Before-and-after change records:
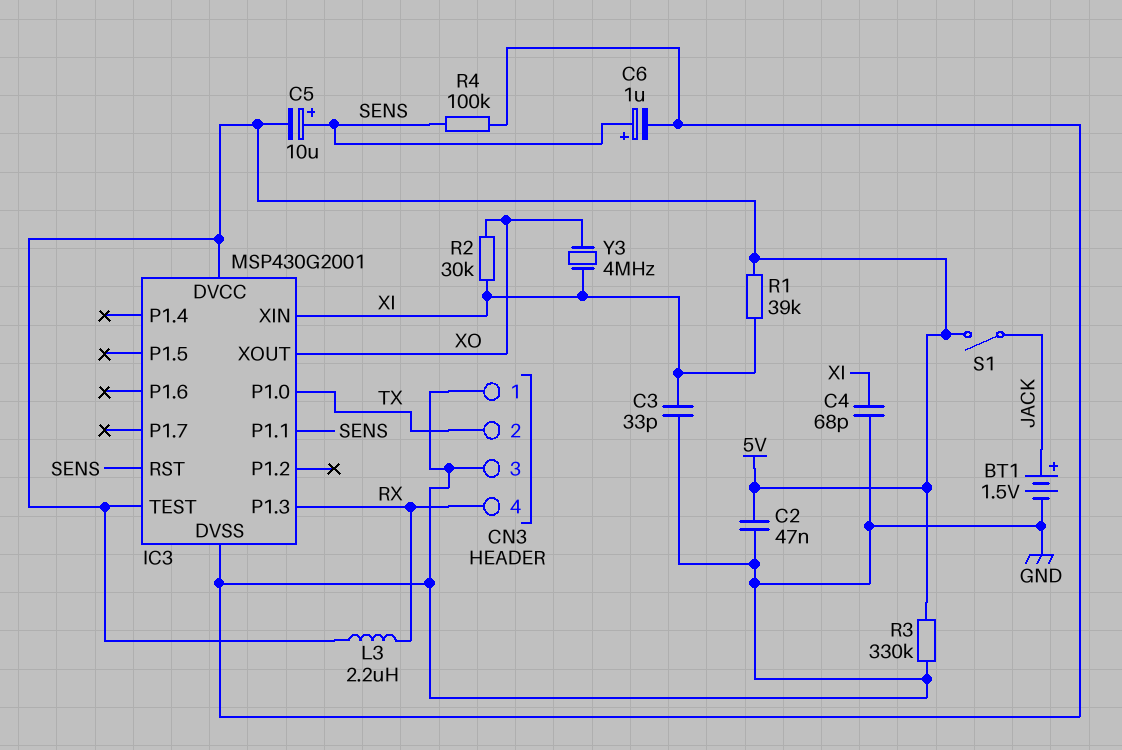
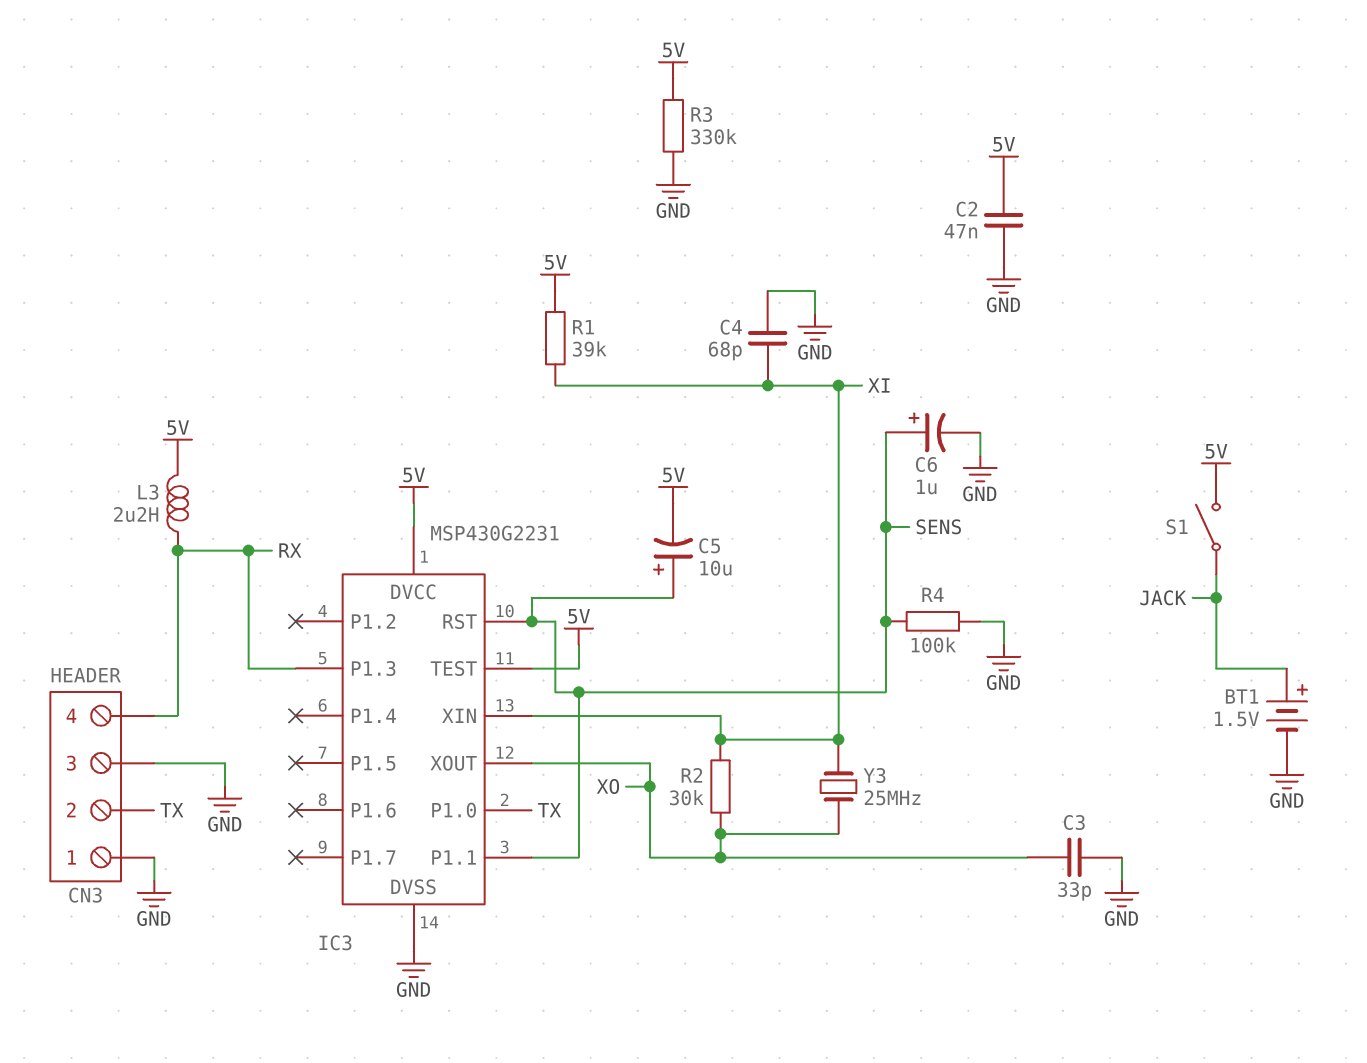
C3: 33pF (GND, XI) -> 33pF (GND, XO)
IC3: MSP430G2001 -> MSP430G2231
Y3: 4MHz (XI, XO) -> 25MHz (XI, XO)

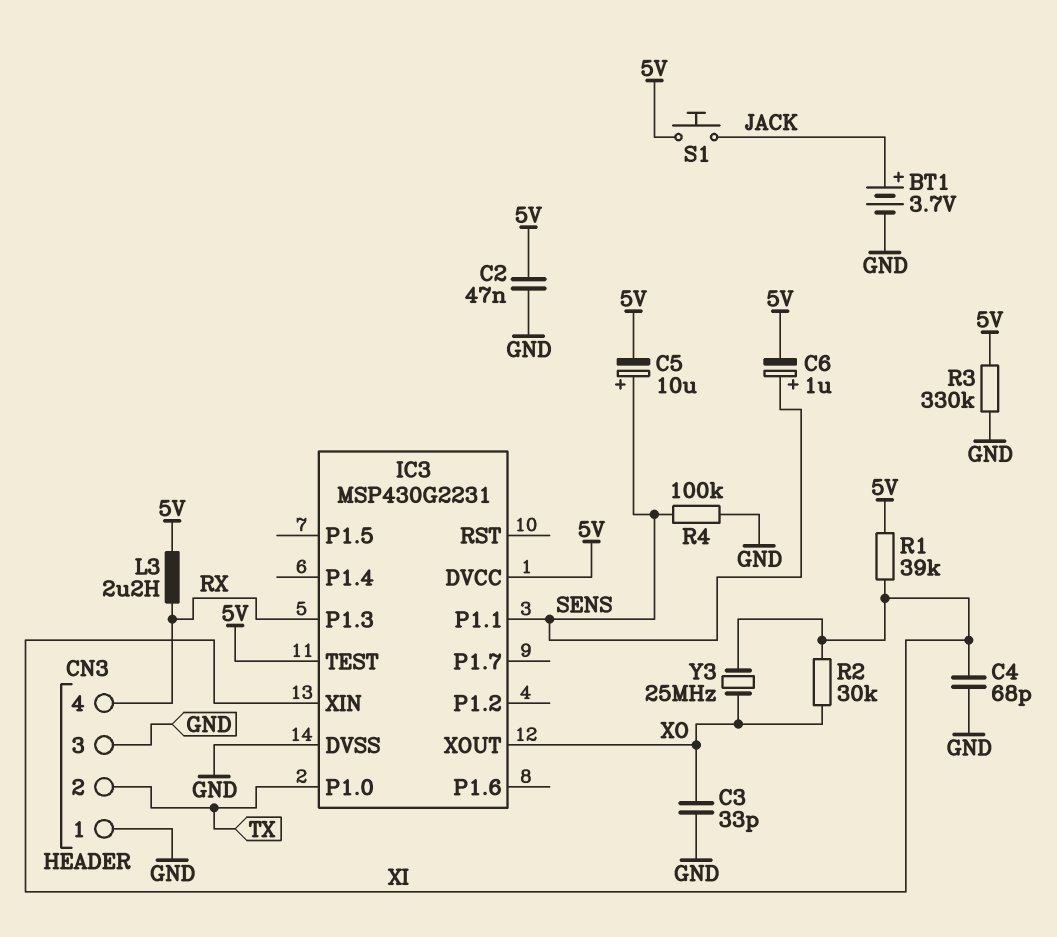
BT1: 1.5V (plus JACK, minus GND) -> 3.7V (plus JACK, minus GND)
C6: 1uF (plus SENS, minus GND) -> 1uF (plus SENS, minus 5V)
IC3 pin RST: SENS -> none
S1: switch (5V, JACK) -> button (5V, JACK)

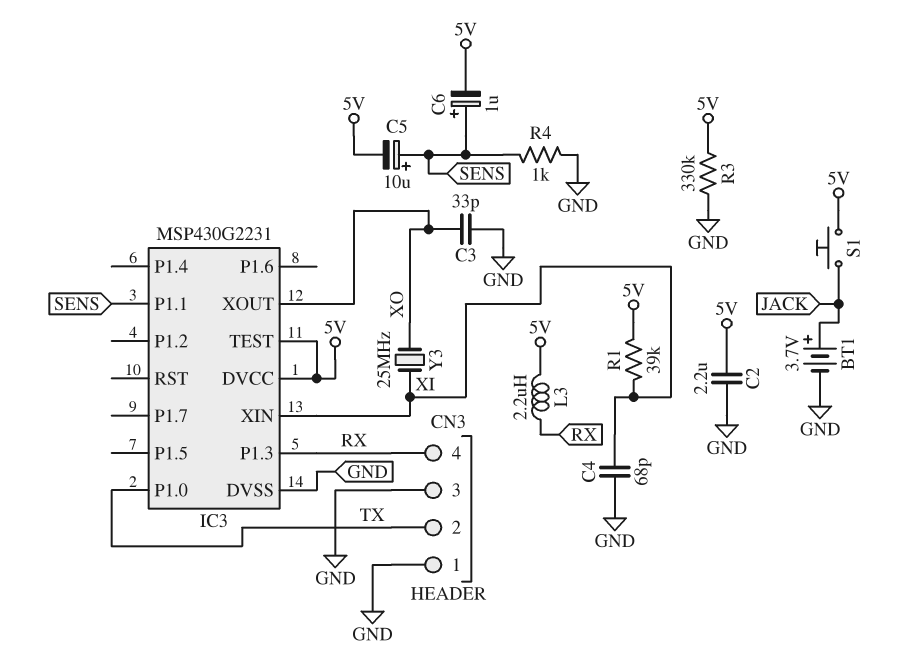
C2: 47nF (5V, GND) -> 2.2uF (5V, GND)
R2: 30k (XI, XO) -> none
R4: 100k (GND, SENS) -> 1k (GND, SENS)

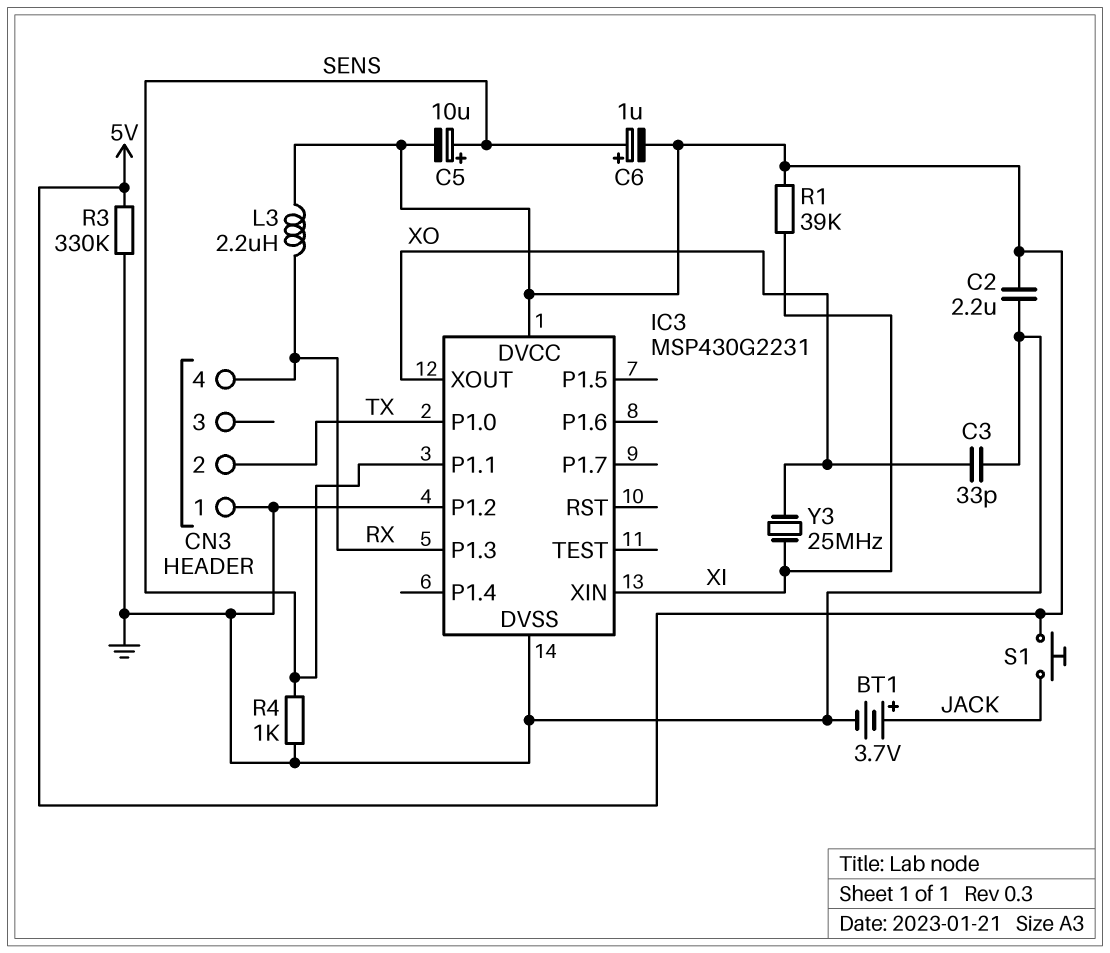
C4: 68pF (GND, XI) -> none
CN3 pin 3: GND -> none
IC3 pin P1.2: none -> GND
IC3 pin TEST: 5V -> none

= ASSIGNMENT =
Word for word, return the entries above, but without any pictures.

= YOUR SOLUTION =
C3: 33pF (GND, XI) -> 33pF (GND, XO)
IC3: MSP430G2001 -> MSP430G2231
Y3: 4MHz (XI, XO) -> 25MHz (XI, XO)

BT1: 1.5V (plus JACK, minus GND) -> 3.7V (plus JACK, minus GND)
C6: 1uF (plus SENS, minus GND) -> 1uF (plus SENS, minus 5V)
IC3 pin RST: SENS -> none
S1: switch (5V, JACK) -> button (5V, JACK)

C2: 47nF (5V, GND) -> 2.2uF (5V, GND)
R2: 30k (XI, XO) -> none
R4: 100k (GND, SENS) -> 1k (GND, SENS)

C4: 68pF (GND, XI) -> none
CN3 pin 3: GND -> none
IC3 pin P1.2: none -> GND
IC3 pin TEST: 5V -> none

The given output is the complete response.